▶ _Written problem_
Copy out every record below word for word, leaving out the pictures.

▶ _Given information_

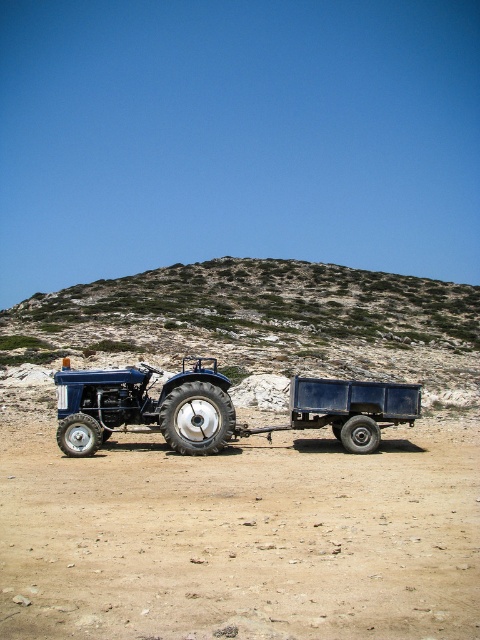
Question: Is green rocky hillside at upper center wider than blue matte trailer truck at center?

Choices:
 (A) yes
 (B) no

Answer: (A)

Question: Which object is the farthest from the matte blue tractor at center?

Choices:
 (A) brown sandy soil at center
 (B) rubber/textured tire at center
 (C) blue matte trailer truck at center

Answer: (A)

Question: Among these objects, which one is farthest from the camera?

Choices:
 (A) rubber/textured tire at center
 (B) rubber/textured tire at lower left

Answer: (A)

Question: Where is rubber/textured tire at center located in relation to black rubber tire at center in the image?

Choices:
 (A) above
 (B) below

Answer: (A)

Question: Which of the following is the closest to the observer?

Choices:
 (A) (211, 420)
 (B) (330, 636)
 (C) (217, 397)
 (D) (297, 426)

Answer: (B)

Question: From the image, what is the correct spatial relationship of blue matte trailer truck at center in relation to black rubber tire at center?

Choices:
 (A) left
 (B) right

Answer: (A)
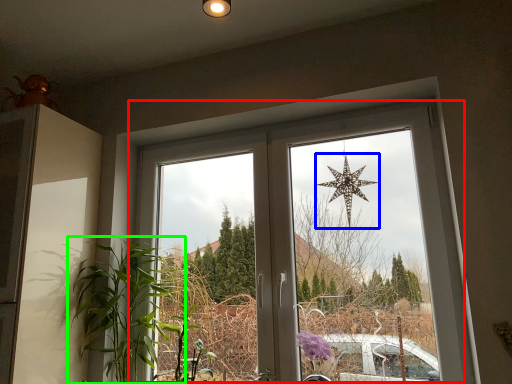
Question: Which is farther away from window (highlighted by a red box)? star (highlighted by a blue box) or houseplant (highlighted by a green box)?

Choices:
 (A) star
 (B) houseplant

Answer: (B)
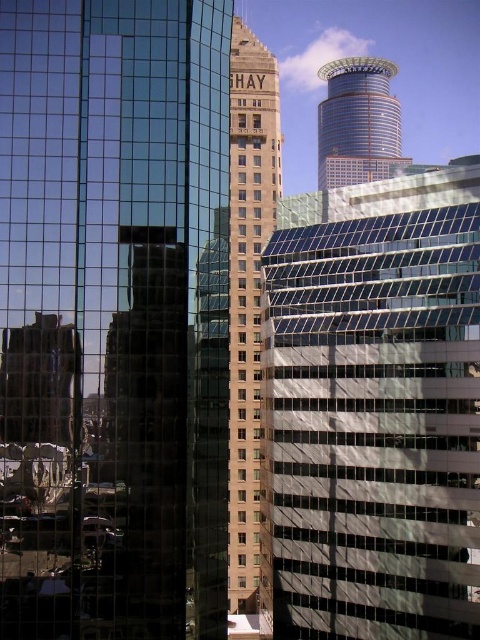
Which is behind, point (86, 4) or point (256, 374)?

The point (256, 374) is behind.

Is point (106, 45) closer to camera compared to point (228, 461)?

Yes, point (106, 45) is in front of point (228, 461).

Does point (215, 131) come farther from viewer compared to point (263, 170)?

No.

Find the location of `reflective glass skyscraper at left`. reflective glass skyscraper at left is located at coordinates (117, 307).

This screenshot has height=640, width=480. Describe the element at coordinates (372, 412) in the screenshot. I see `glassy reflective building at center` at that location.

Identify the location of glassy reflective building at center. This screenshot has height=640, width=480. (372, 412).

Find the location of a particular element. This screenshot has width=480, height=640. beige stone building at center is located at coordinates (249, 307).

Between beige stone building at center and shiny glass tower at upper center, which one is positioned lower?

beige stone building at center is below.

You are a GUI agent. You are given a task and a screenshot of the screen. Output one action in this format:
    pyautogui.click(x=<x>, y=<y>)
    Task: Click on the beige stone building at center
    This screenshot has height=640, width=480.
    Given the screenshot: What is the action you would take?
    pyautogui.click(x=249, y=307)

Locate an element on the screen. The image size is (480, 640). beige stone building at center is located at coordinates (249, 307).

▶ _Answer to the problem_
Question: Is green rocky hillside at upper center wider than blue matte trailer truck at center?

Choices:
 (A) yes
 (B) no

Answer: (A)

Question: Which object is the farthest from the matte blue tractor at center?

Choices:
 (A) brown sandy soil at center
 (B) rubber/textured tire at center
 (C) blue matte trailer truck at center

Answer: (A)

Question: Among these objects, which one is farthest from the camera?

Choices:
 (A) rubber/textured tire at center
 (B) rubber/textured tire at lower left

Answer: (A)

Question: Where is rubber/textured tire at center located in relation to black rubber tire at center in the image?

Choices:
 (A) above
 (B) below

Answer: (A)

Question: Which of the following is the closest to the observer?

Choices:
 (A) (211, 420)
 (B) (330, 636)
 (C) (217, 397)
 (D) (297, 426)

Answer: (B)

Question: From the image, what is the correct spatial relationship of blue matte trailer truck at center in relation to black rubber tire at center?

Choices:
 (A) left
 (B) right

Answer: (A)
Question: Which is farther away from window (highlighted by a red box)? star (highlighted by a blue box) or houseplant (highlighted by a green box)?

Choices:
 (A) star
 (B) houseplant

Answer: (B)
Which is behind, point (86, 4) or point (256, 374)?

The point (256, 374) is behind.

Is point (106, 45) closer to camera compared to point (228, 461)?

Yes, point (106, 45) is in front of point (228, 461).

Does point (215, 131) come farther from viewer compared to point (263, 170)?

No.

Find the location of `reflective glass skyscraper at left`. reflective glass skyscraper at left is located at coordinates (117, 307).

This screenshot has height=640, width=480. Describe the element at coordinates (372, 412) in the screenshot. I see `glassy reflective building at center` at that location.

Identify the location of glassy reflective building at center. This screenshot has height=640, width=480. (372, 412).

Find the location of a particular element. This screenshot has width=480, height=640. beige stone building at center is located at coordinates (249, 307).

Between beige stone building at center and shiny glass tower at upper center, which one is positioned lower?

beige stone building at center is below.

You are a GUI agent. You are given a task and a screenshot of the screen. Output one action in this format:
    pyautogui.click(x=<x>, y=<y>)
    Task: Click on the beige stone building at center
    This screenshot has height=640, width=480.
    Given the screenshot: What is the action you would take?
    pyautogui.click(x=249, y=307)

Locate an element on the screen. The image size is (480, 640). beige stone building at center is located at coordinates (249, 307).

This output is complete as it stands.